● **WHAT THE TASK REQUIRES**: Using the records that follow, reproduce exactly the lines starting at the line containing "pink pan [531,87,589,136] -> none" and ending at the line containing "camera: 75 degrees left, 10 degrees down". Include both end lines and no pictures.
++++ EXCERPTED DATA
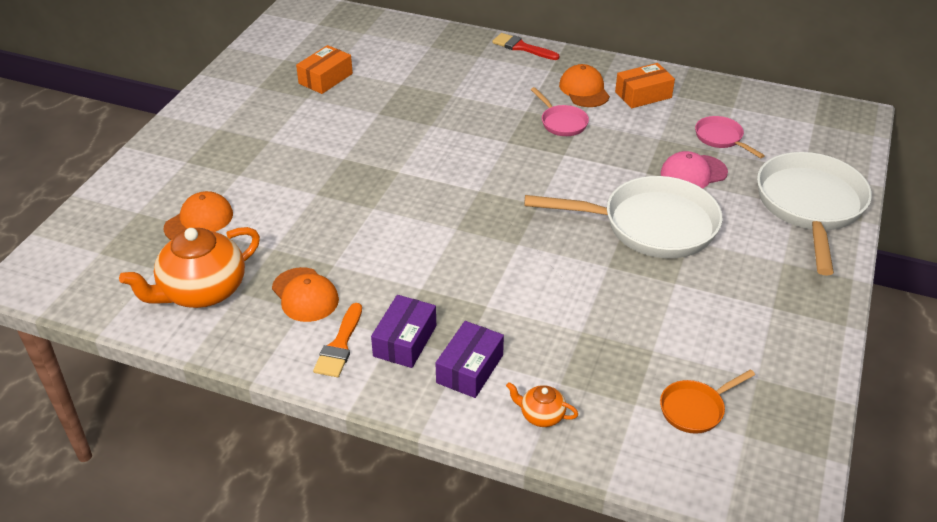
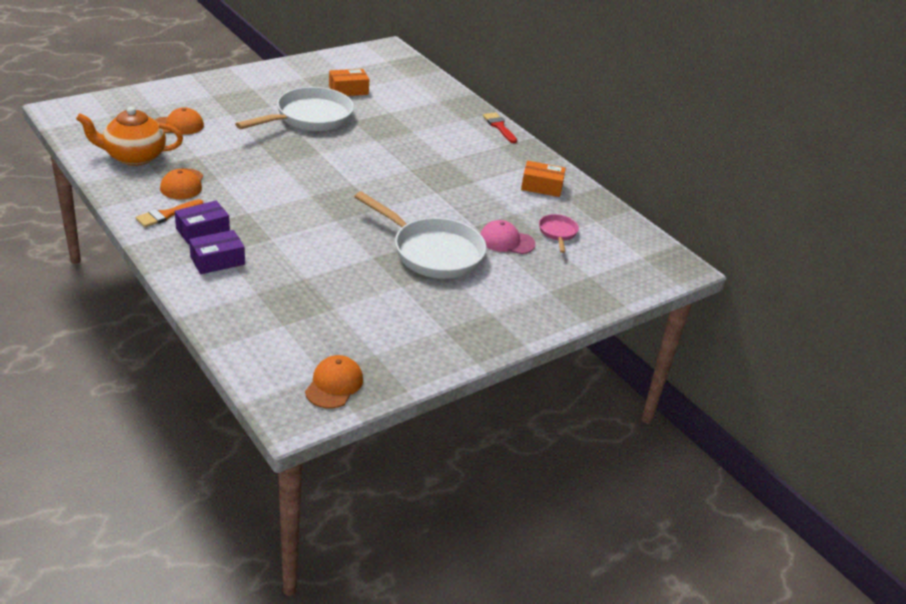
camera: 30 degrees right, 5 degrees down
orange teapot [506,382,578,427] -> none
pink pan [531,87,589,136] -> none
orange cap [559,64,610,107] -> orange cap moved to [305,355,363,409]
orange pan [660,369,755,434] -> none
white pan [757,152,872,276] -> white pan moved to [235,87,354,131]

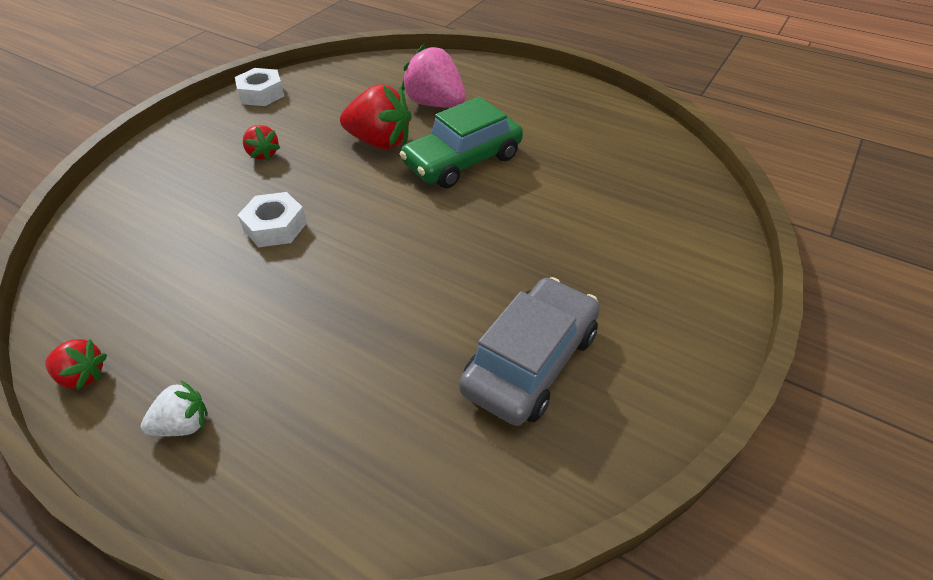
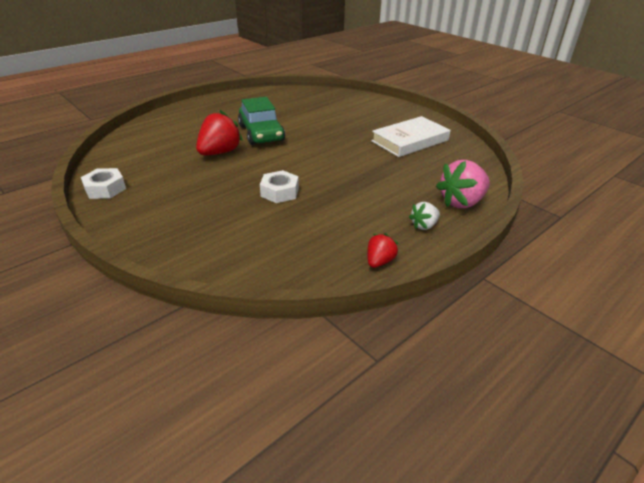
camera: 75 degrees left, 10 degrees down
white strawberry [141,380,208,436] -> white strawberry turned 120 degrees counterclockwise [409,202,440,230]
red strawberry [243,125,281,161] -> none
pink strawberry [401,44,466,108] -> pink strawberry moved to [436,160,490,208]
grey car [459,277,600,426] -> white book [371,116,451,157]

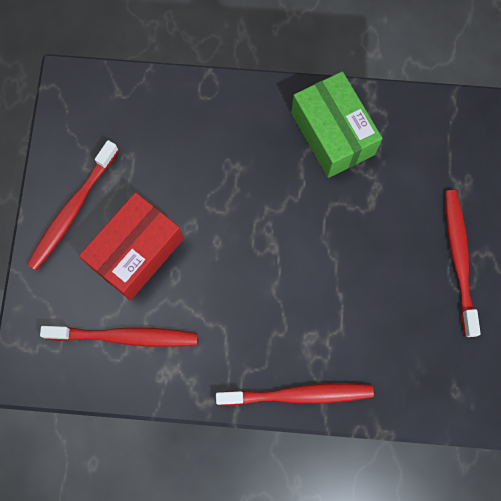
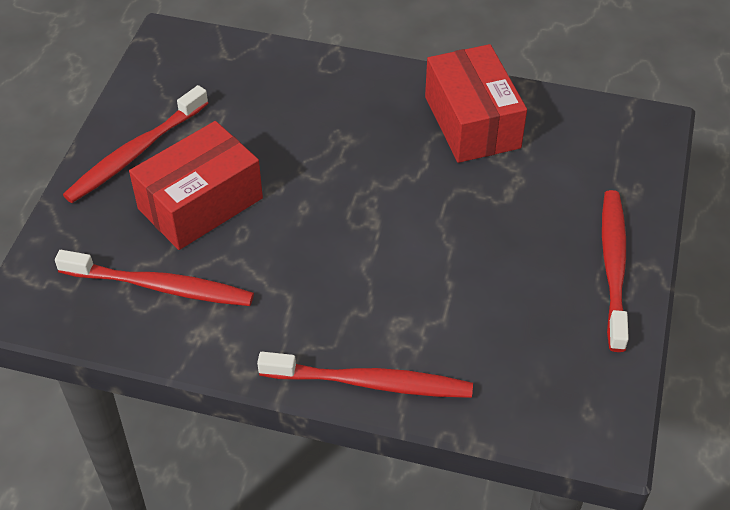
camera: 10 degrees right, 25 degrees down
green box [291,71,383,178] -> red box [425,44,527,163]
++++++++
● **RESULT FOR THIS TASK**:
pink pan [531,87,589,136] -> none
orange cap [559,64,610,107] -> orange cap moved to [305,355,363,409]
orange pan [660,369,755,434] -> none
white pan [757,152,872,276] -> white pan moved to [235,87,354,131]

camera: 75 degrees left, 10 degrees down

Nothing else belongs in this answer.